====== Excerpted data

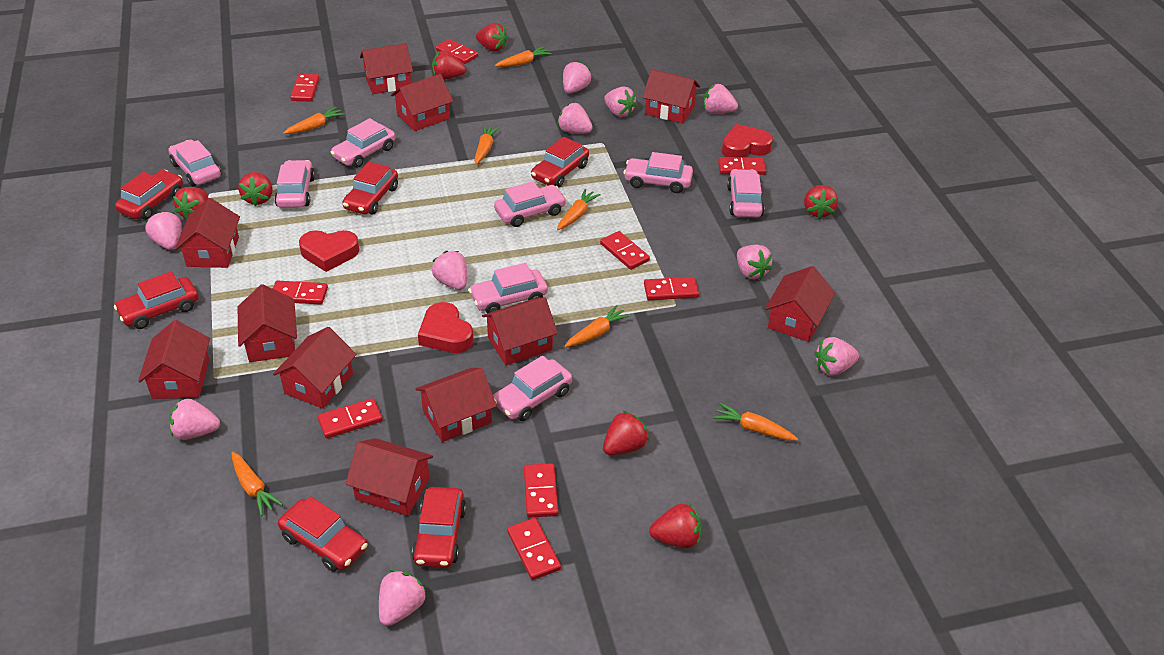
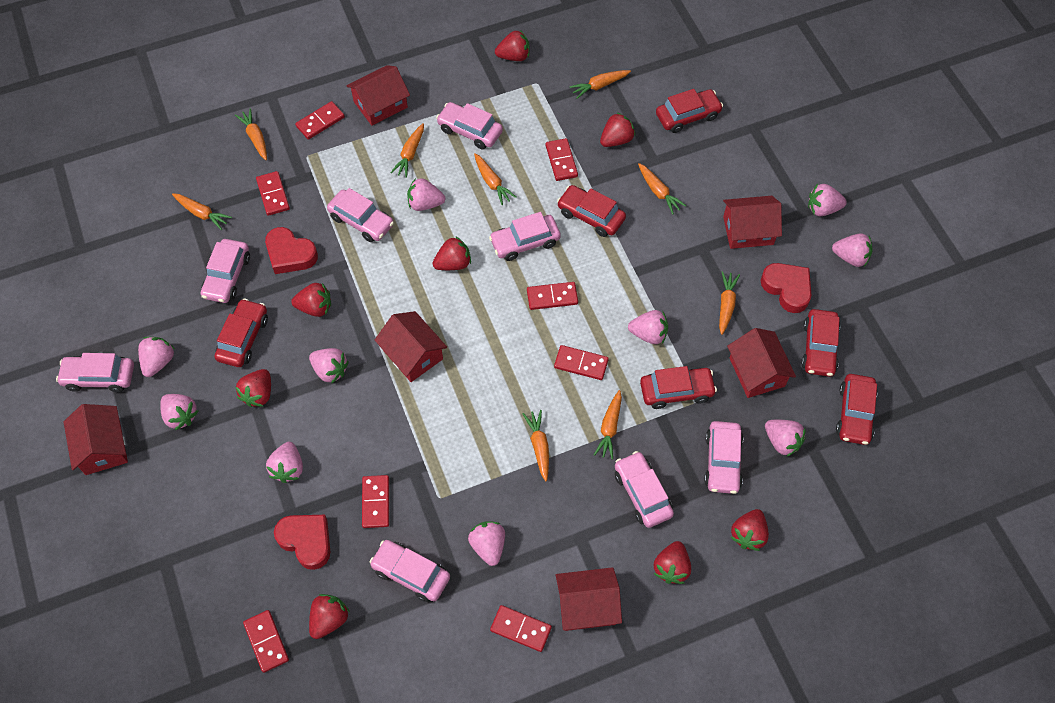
orange carrot: 7 -> 9
red domino: 9 -> 8
red house: 11 -> 6
red strawberry: 7 -> 8

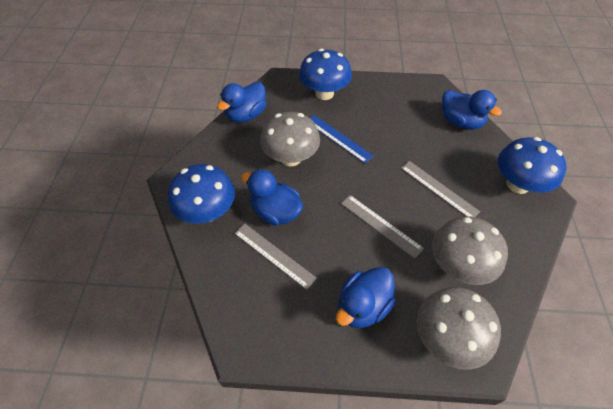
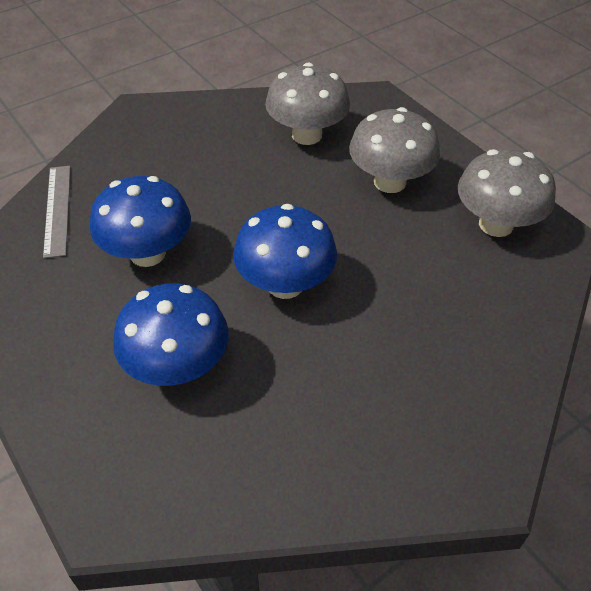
blue duck: 4 -> 0
blue ruler: 1 -> 0
grey ruler: 3 -> 1

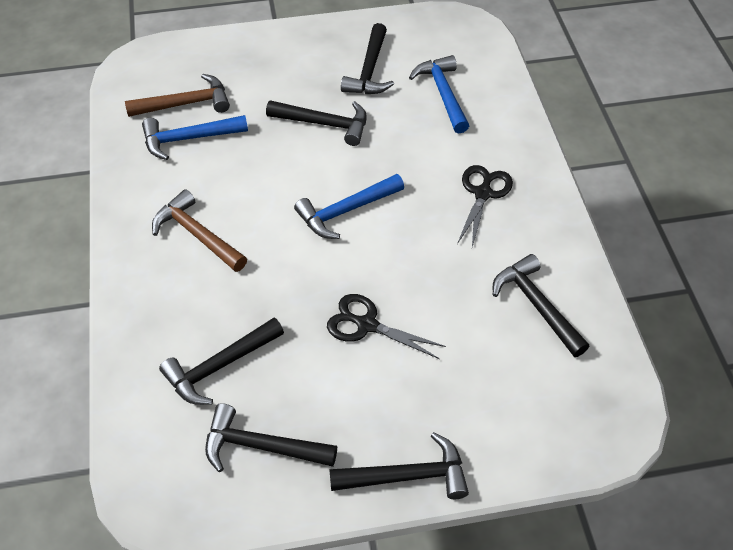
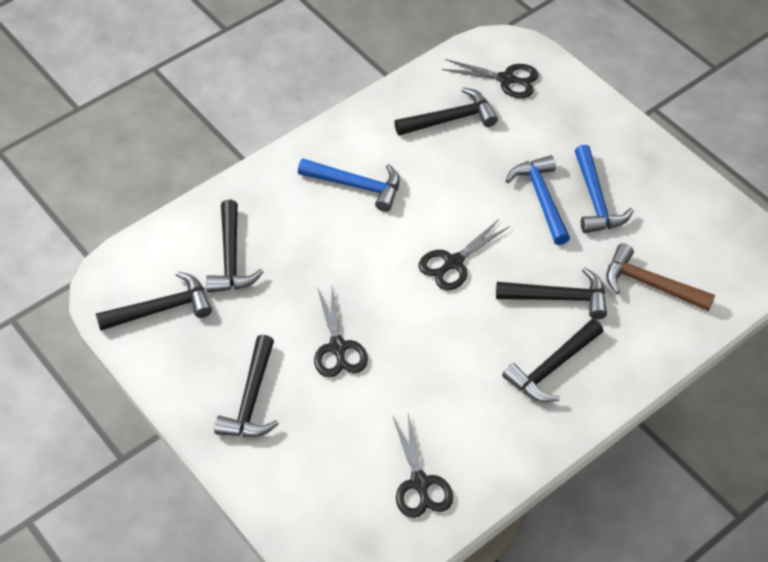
black scissors: 2 -> 4
brown hammer: 2 -> 1

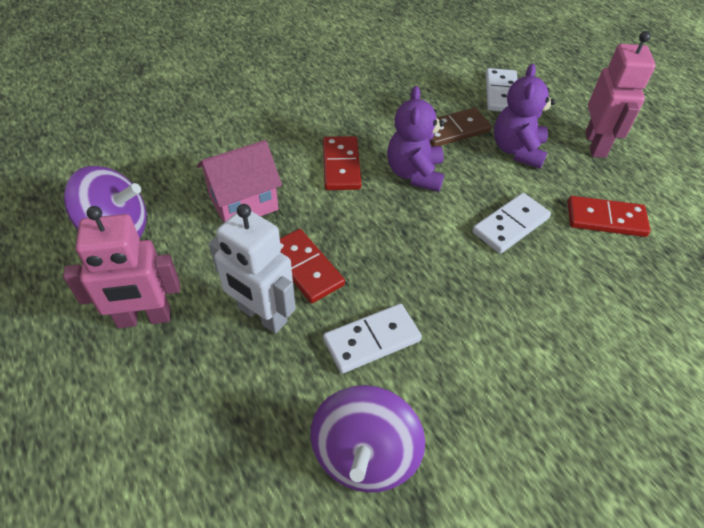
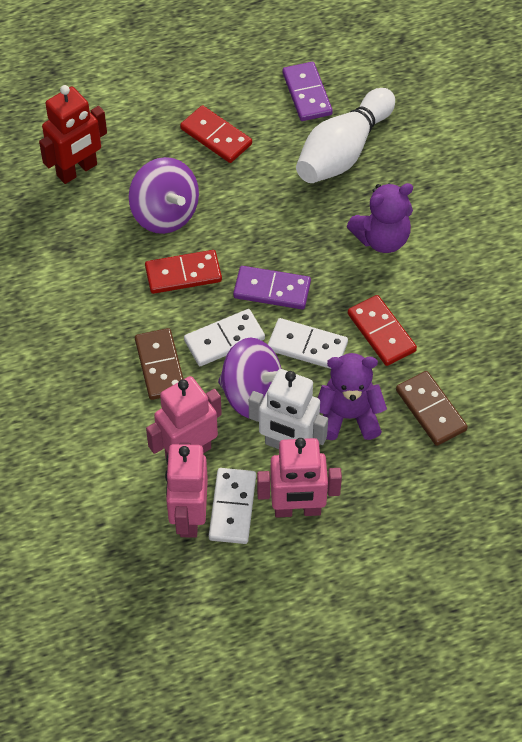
brown domino: 1 -> 2
pink house: 1 -> 0
pink robot: 2 -> 3
purple domino: 0 -> 2
red robot: 0 -> 1
white bowling pin: 0 -> 1

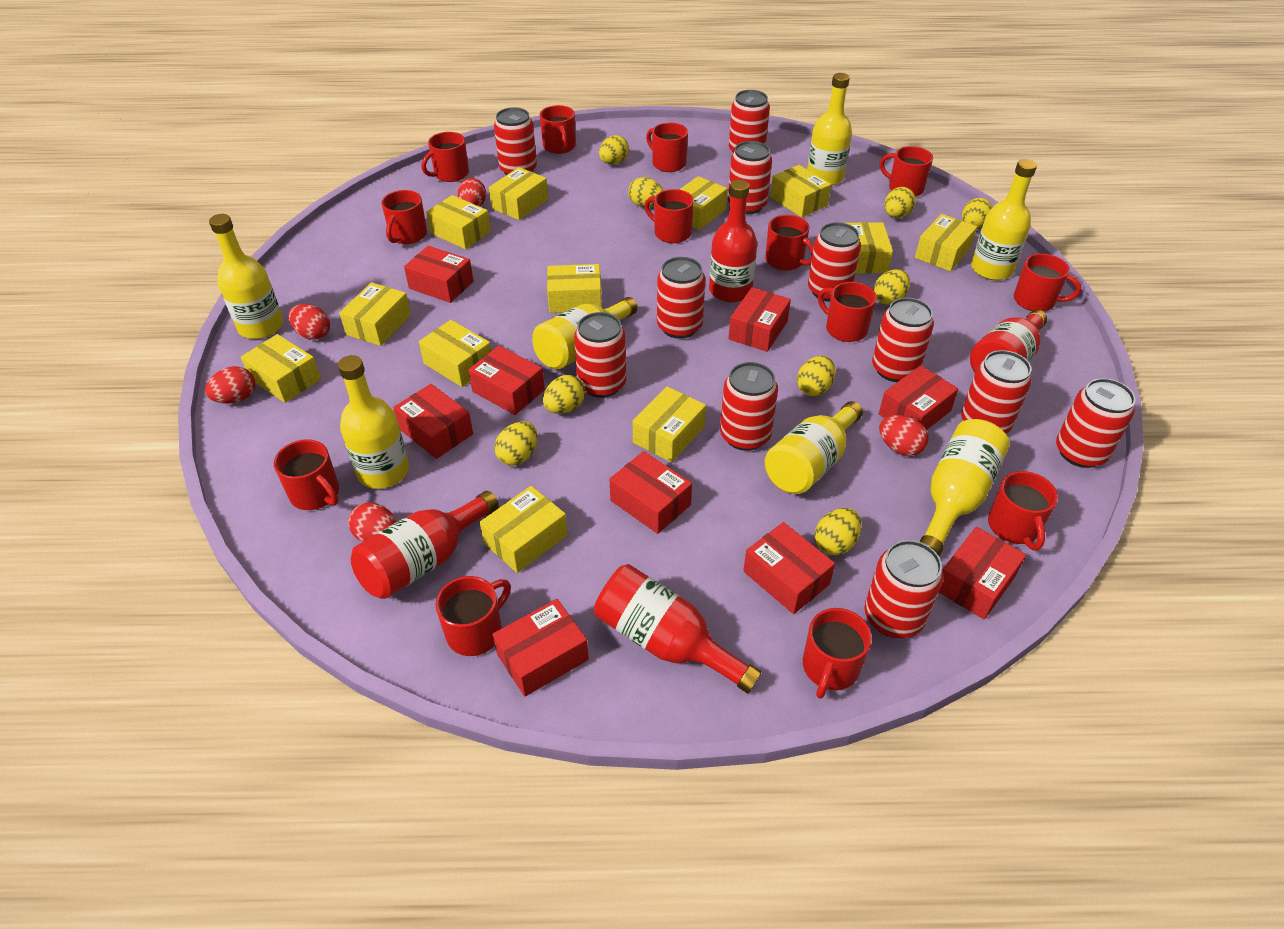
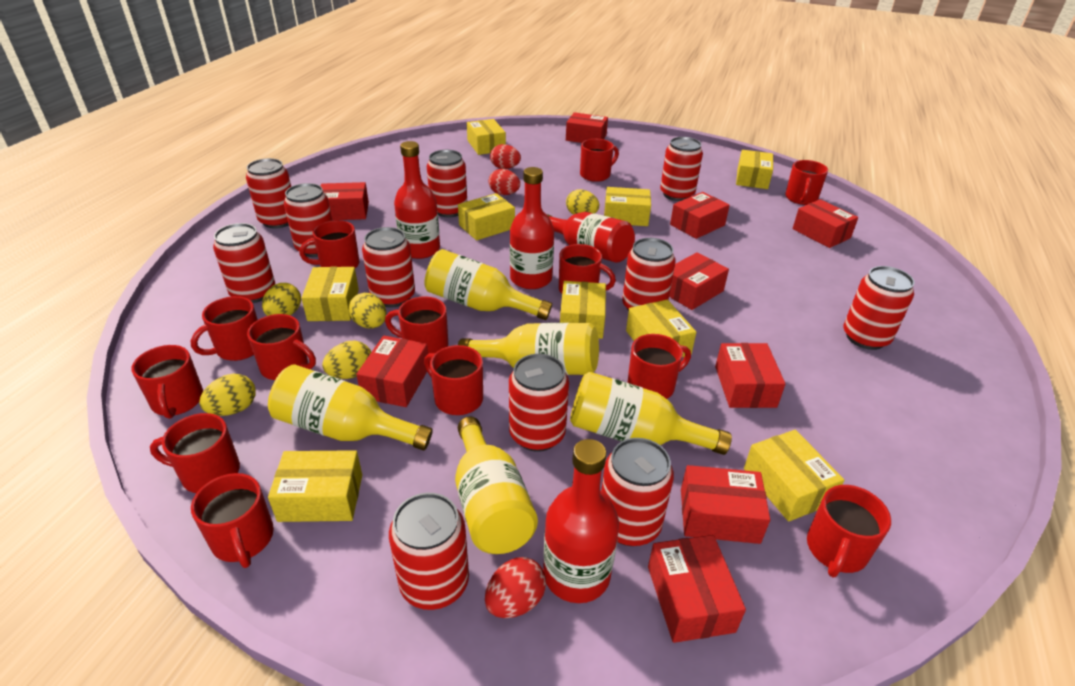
red egg: 5 -> 3
yellow bottle: 7 -> 5
yellow box: 12 -> 9
yellow egg: 9 -> 5

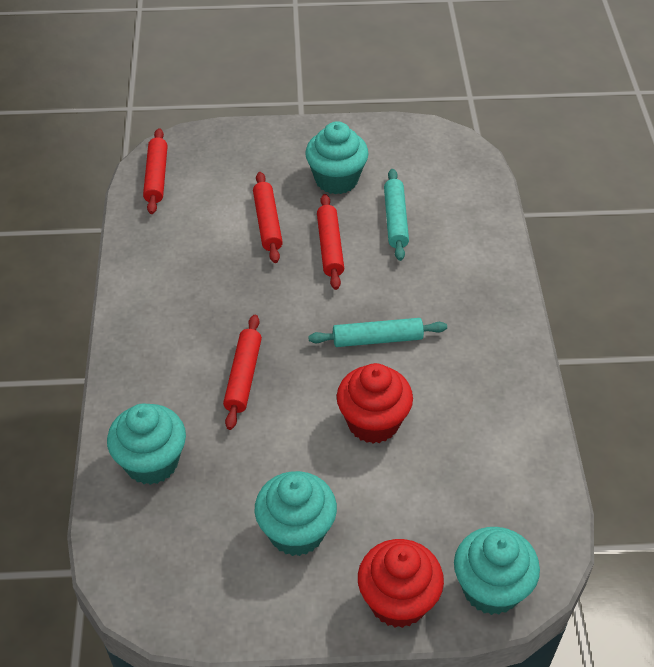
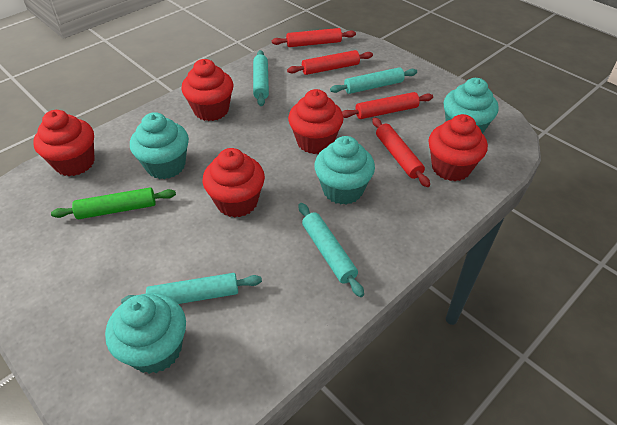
green rolling pin: 0 -> 1
red cupcake: 2 -> 5
turquoise rolling pin: 2 -> 4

============

Reproduce every line of the material above that has the string "domino".

red domino: 9 -> 8
brown domino: 1 -> 2
purple domino: 0 -> 2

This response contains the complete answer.